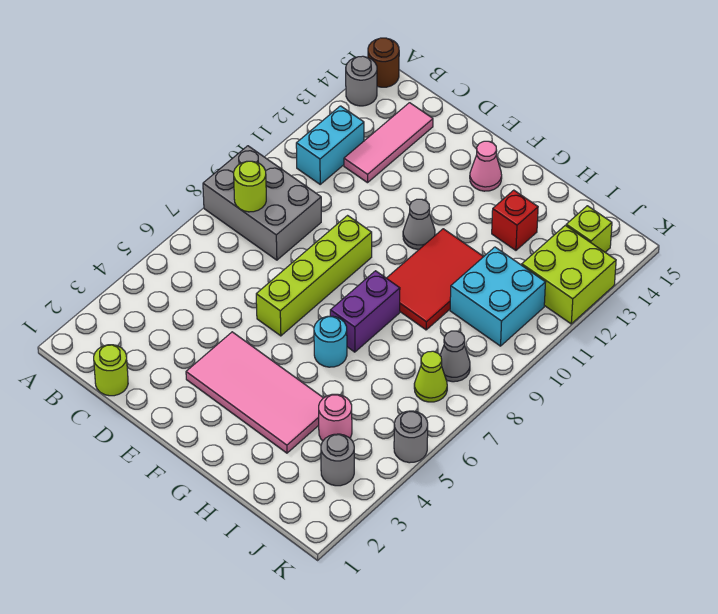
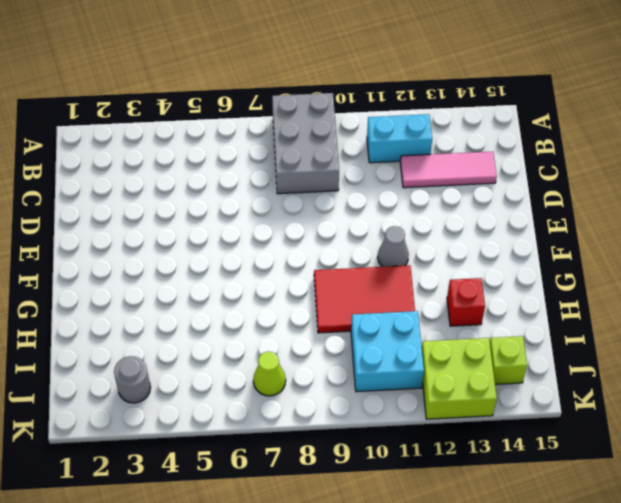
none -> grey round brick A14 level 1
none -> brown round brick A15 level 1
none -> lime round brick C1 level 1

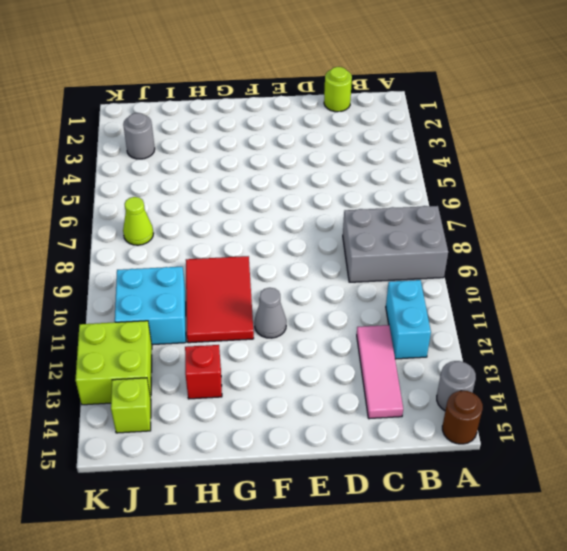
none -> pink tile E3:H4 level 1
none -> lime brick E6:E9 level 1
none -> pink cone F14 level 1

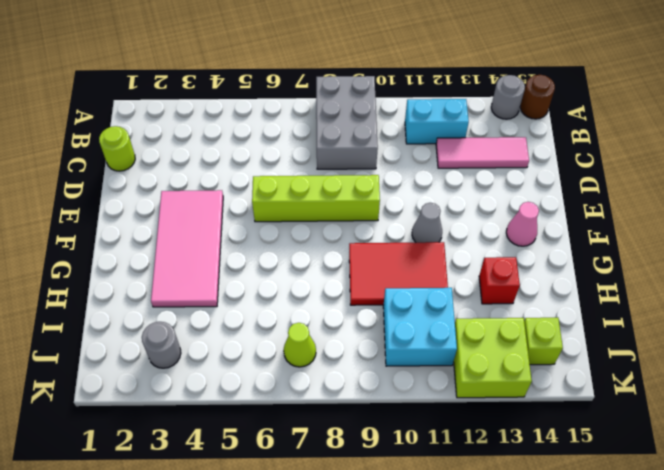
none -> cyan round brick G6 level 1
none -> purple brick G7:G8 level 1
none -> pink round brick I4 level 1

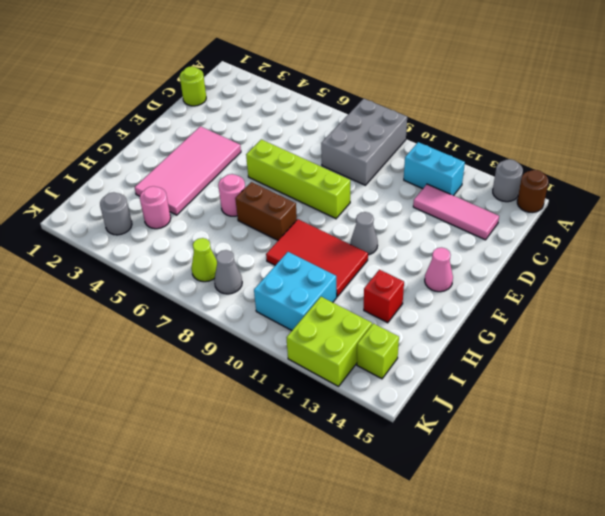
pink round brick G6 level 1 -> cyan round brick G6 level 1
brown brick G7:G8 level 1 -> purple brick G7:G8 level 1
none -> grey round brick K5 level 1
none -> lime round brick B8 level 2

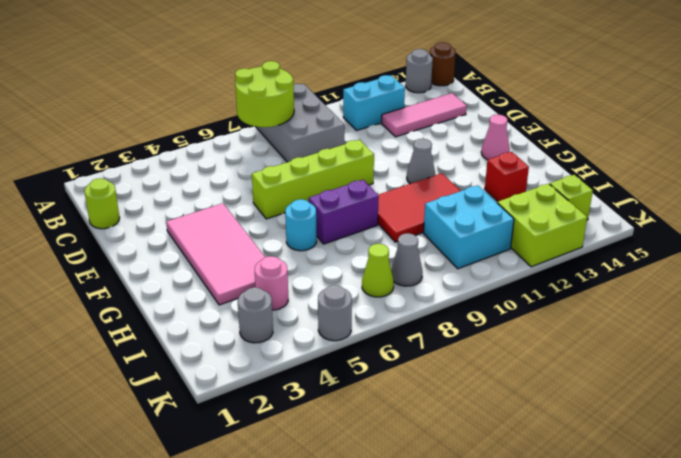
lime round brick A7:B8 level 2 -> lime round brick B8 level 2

# TASK DIRECTIONS
Your answer should hold only the lines from the one with "none -> brown round brick A15 level 1" through the final line of the listing above, transcribed exactly and without pictures.

# ANSWER
none -> brown round brick A15 level 1
none -> lime round brick C1 level 1

none -> pink tile E3:H4 level 1
none -> lime brick E6:E9 level 1
none -> pink cone F14 level 1

none -> cyan round brick G6 level 1
none -> purple brick G7:G8 level 1
none -> pink round brick I4 level 1

pink round brick G6 level 1 -> cyan round brick G6 level 1
brown brick G7:G8 level 1 -> purple brick G7:G8 level 1
none -> grey round brick K5 level 1
none -> lime round brick B8 level 2

lime round brick A7:B8 level 2 -> lime round brick B8 level 2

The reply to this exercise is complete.